● **DATA SUPPLIED**
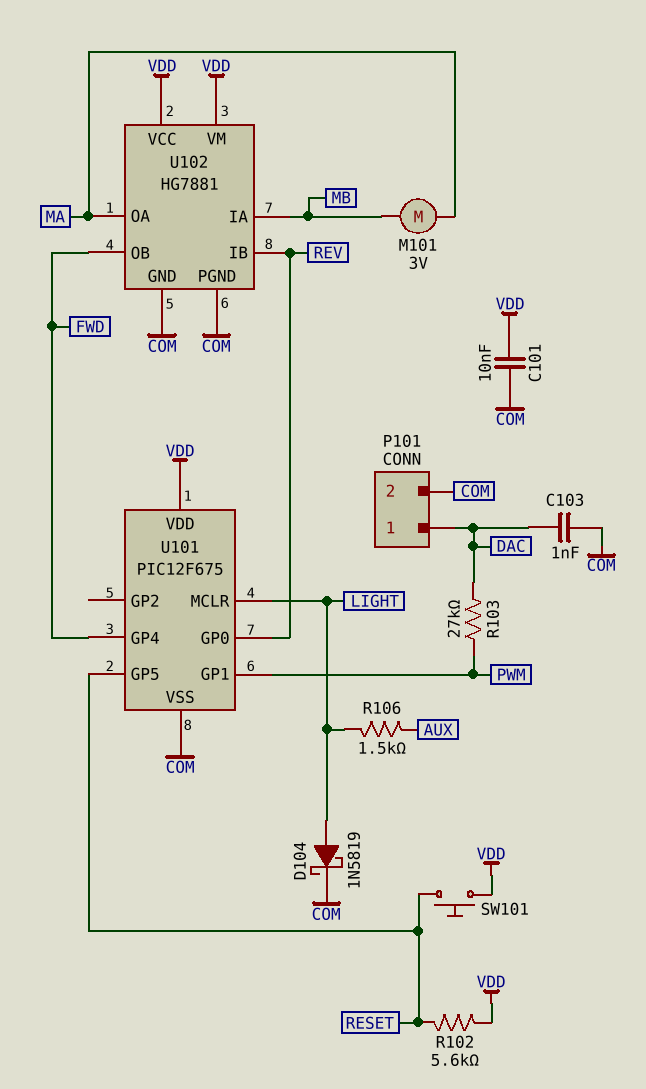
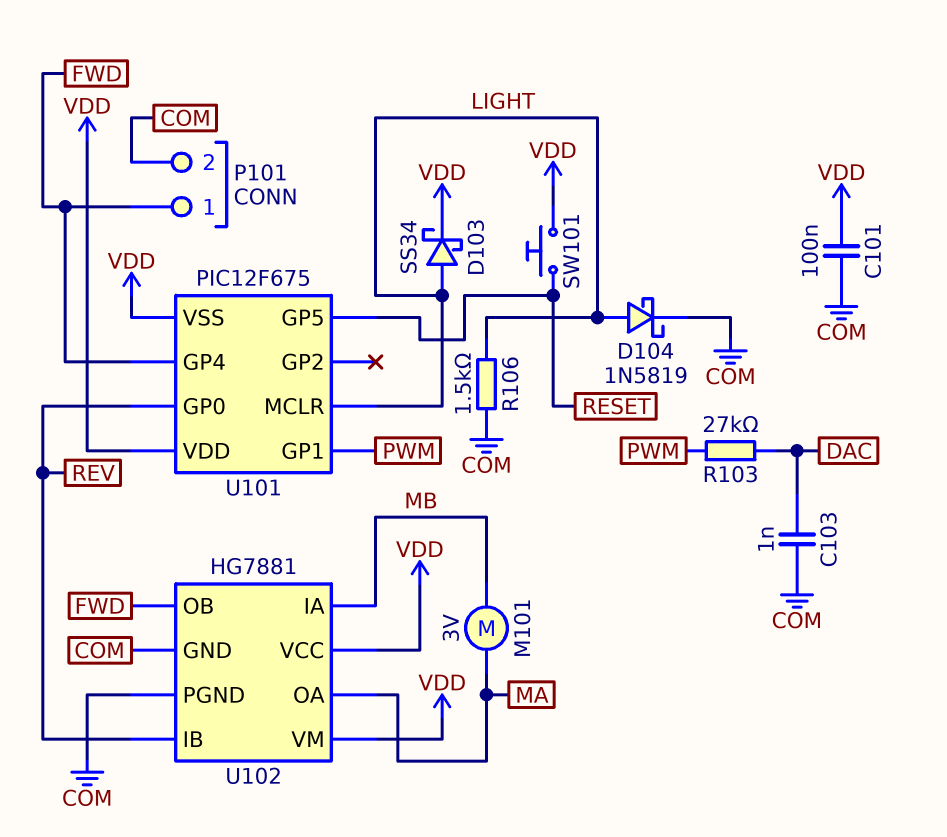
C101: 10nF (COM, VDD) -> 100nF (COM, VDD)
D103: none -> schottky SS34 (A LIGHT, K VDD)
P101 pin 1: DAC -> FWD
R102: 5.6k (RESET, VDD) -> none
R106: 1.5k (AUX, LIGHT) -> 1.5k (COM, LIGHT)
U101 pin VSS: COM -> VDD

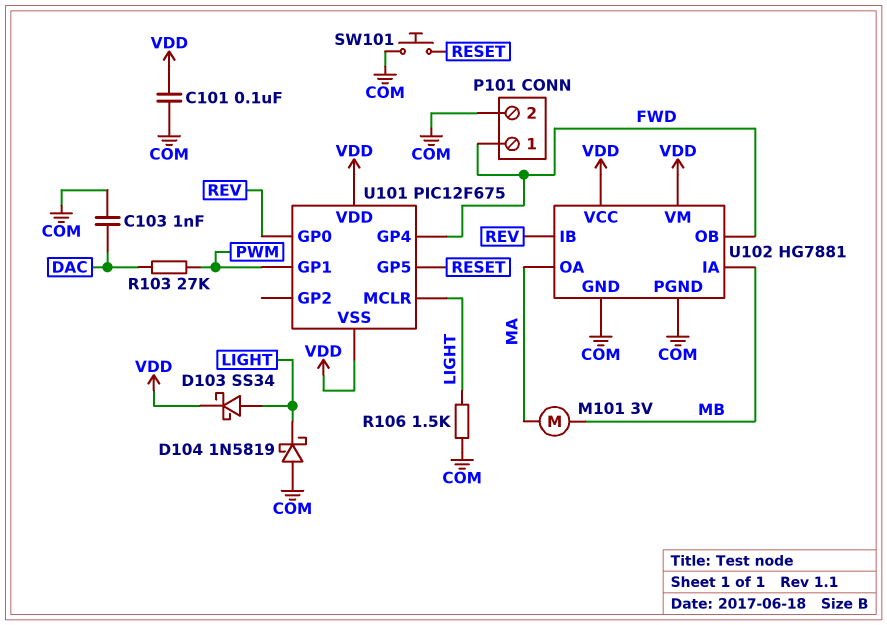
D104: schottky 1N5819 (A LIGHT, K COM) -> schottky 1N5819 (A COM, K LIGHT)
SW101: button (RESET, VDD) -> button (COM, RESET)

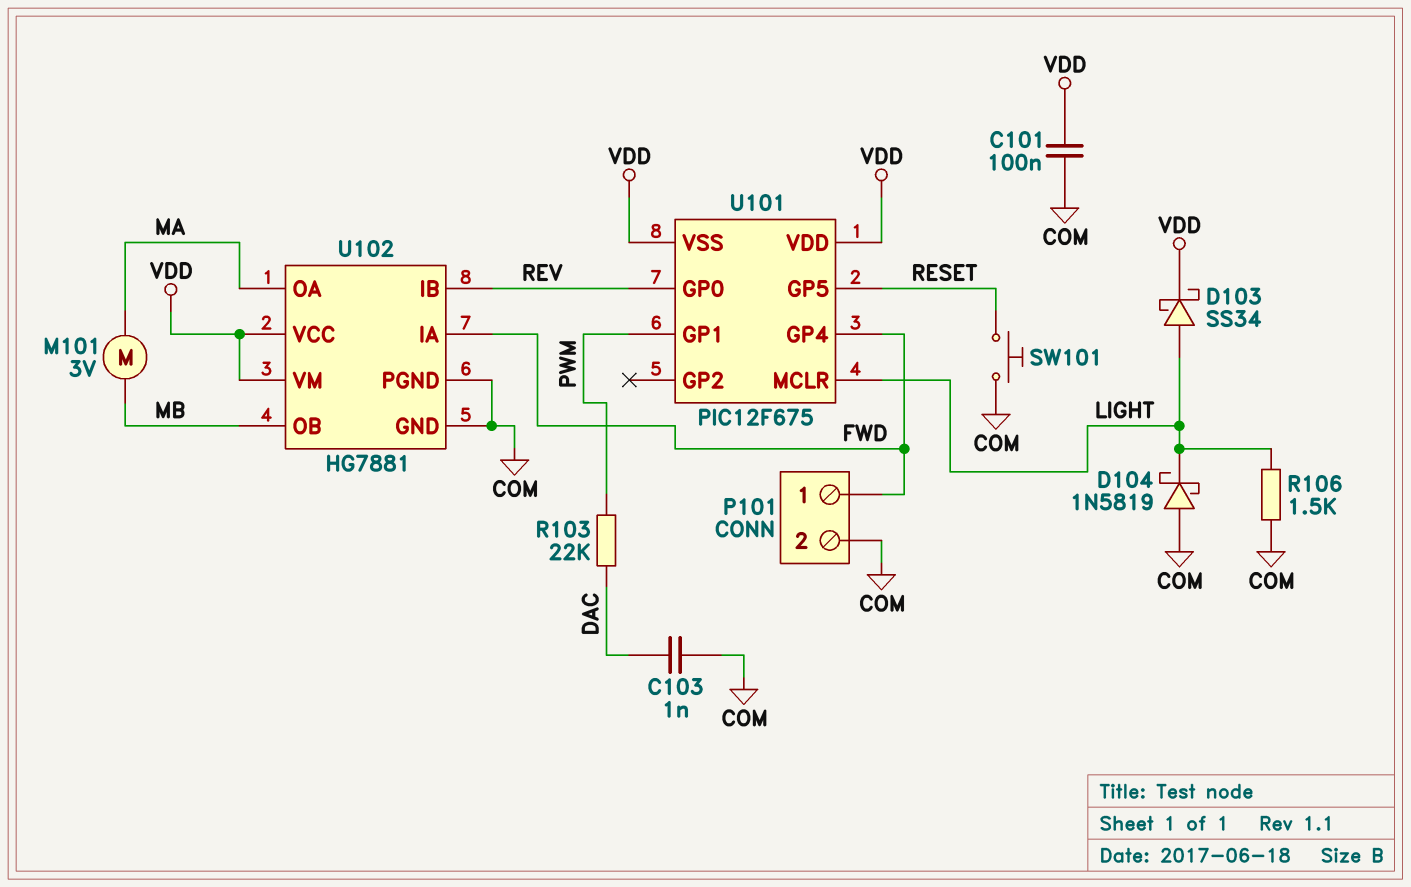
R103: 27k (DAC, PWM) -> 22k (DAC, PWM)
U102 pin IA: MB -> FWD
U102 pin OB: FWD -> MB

● **YOUR GOAL**
Only lines belong in the copy: transcribe those from the start of the data through the line that contains "R103: 27k (DAC, PWM) -> 22k (DAC, PWM)", and skip the pictures.

● **EXERCISE ANSWER**
C101: 10nF (COM, VDD) -> 100nF (COM, VDD)
D103: none -> schottky SS34 (A LIGHT, K VDD)
P101 pin 1: DAC -> FWD
R102: 5.6k (RESET, VDD) -> none
R106: 1.5k (AUX, LIGHT) -> 1.5k (COM, LIGHT)
U101 pin VSS: COM -> VDD

D104: schottky 1N5819 (A LIGHT, K COM) -> schottky 1N5819 (A COM, K LIGHT)
SW101: button (RESET, VDD) -> button (COM, RESET)

R103: 27k (DAC, PWM) -> 22k (DAC, PWM)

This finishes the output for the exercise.